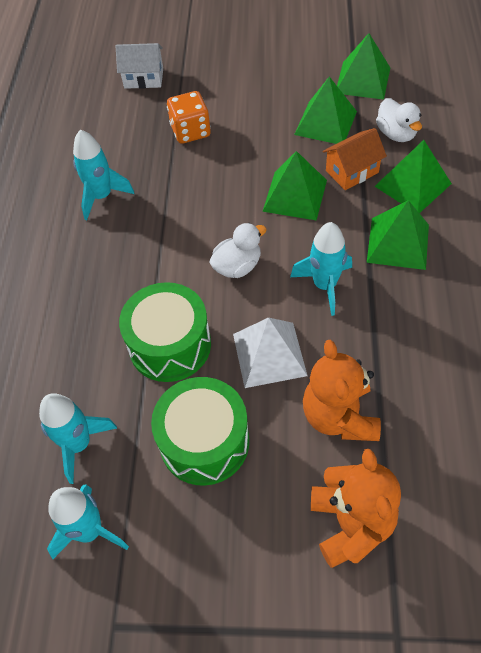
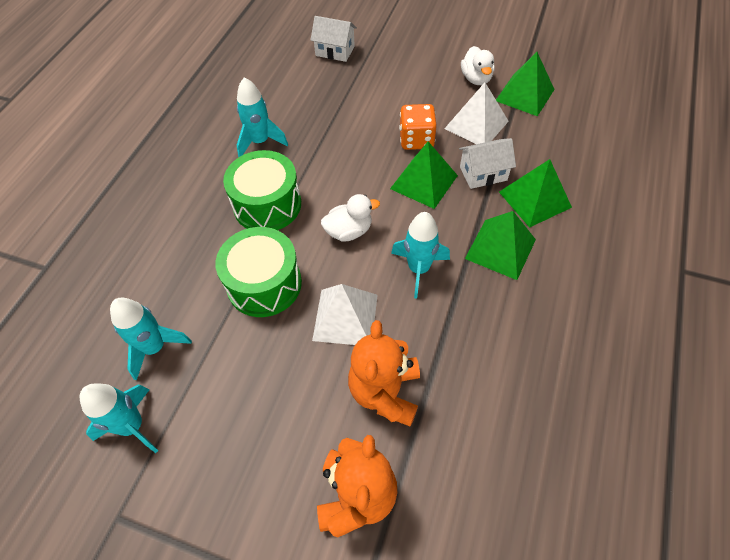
camera: 15 degrees right, 0 degrees up
(190, 131) = (356, 104): orange dice -> orange dice (416, 140)
(204, 441) = (258, 378): green drum -> green drum (267, 205)
(325, 122) = (476, 124): green pyramid -> white pyramid
(352, 171) = (483, 173): orange house -> white house
(396, 134) = (537, 150): white duck -> white duck (476, 79)

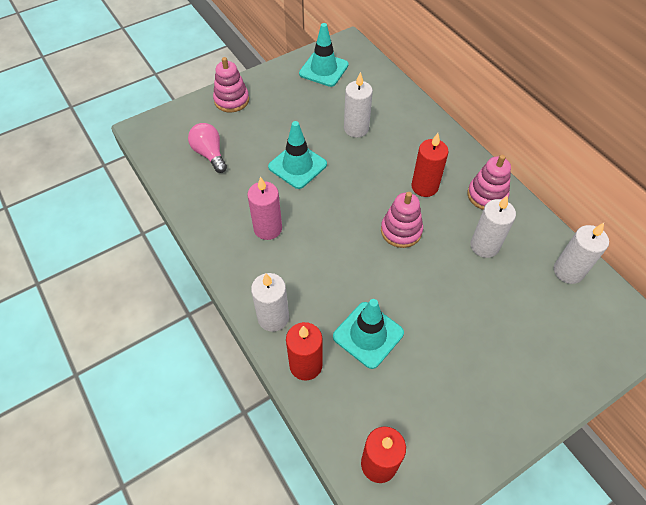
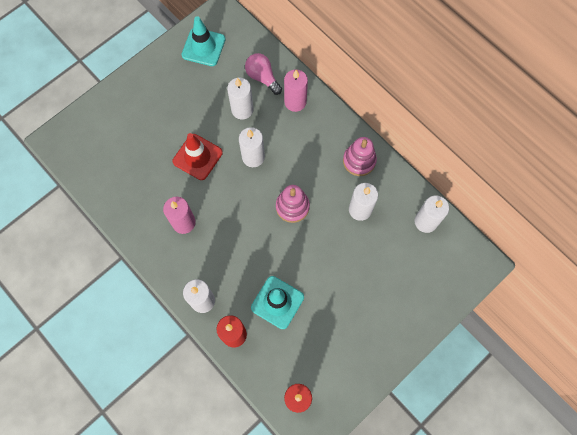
camera: 10 degrees left, 15 degrees up
(210, 154) = (119, 157): pink light bulb -> pink light bulb (262, 77)
(231, 100) = (126, 95): pink stacking toy -> none
(297, 166) = (197, 157): turquoise traffic cone -> red traffic cone
(361, 174) = (253, 157): none -> white candle
(417, 129) = (295, 102): none -> pink candle
(424, 186) = (307, 161): red candle -> none

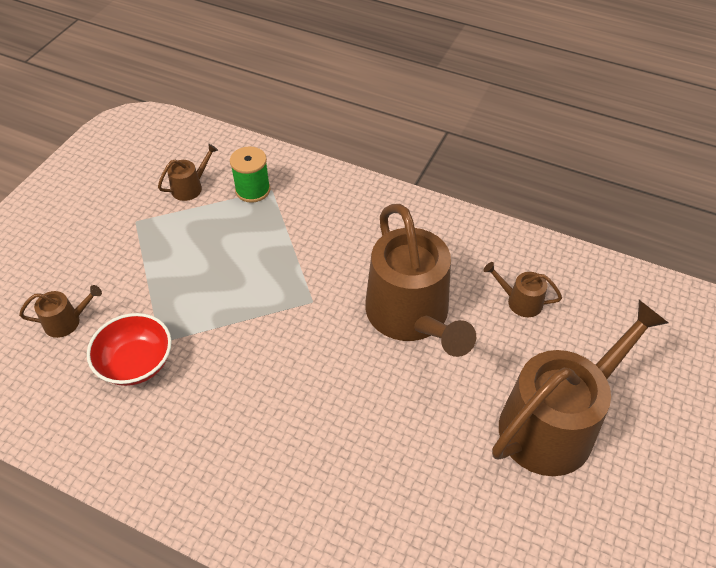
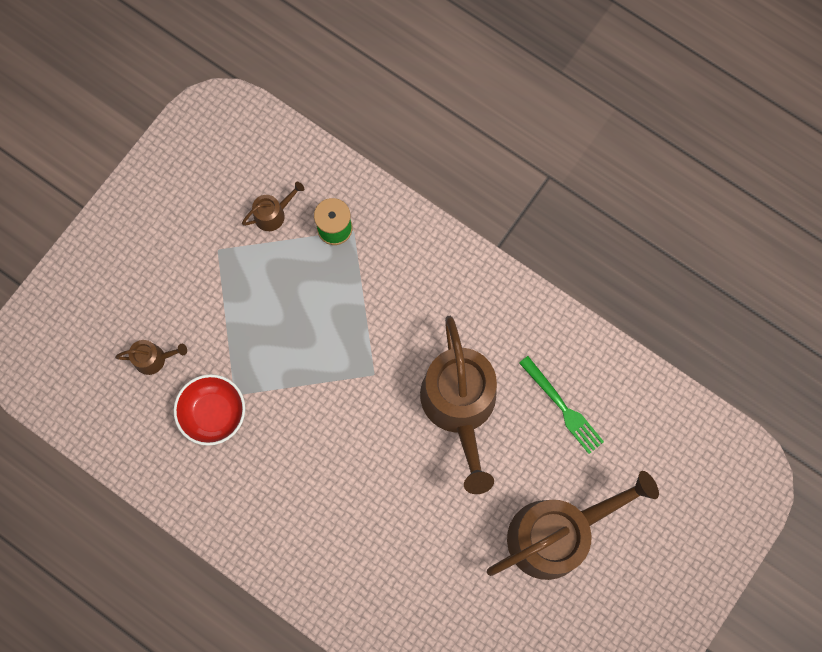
camera: 10 degrees right, 25 degrees up
(520, 301) = (562, 407): brown watering can -> green fork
------------------------------------------------
[Goal of the exercise]: Everything from the line containing "(231, 100) = (126, 95): pink" through the last line of the entries is to be output exactly as written, minus any pictures.

[Answer for the task]:
(231, 100) = (126, 95): pink stacking toy -> none
(297, 166) = (197, 157): turquoise traffic cone -> red traffic cone
(361, 174) = (253, 157): none -> white candle
(417, 129) = (295, 102): none -> pink candle
(424, 186) = (307, 161): red candle -> none

camera: 10 degrees right, 25 degrees up
(520, 301) = (562, 407): brown watering can -> green fork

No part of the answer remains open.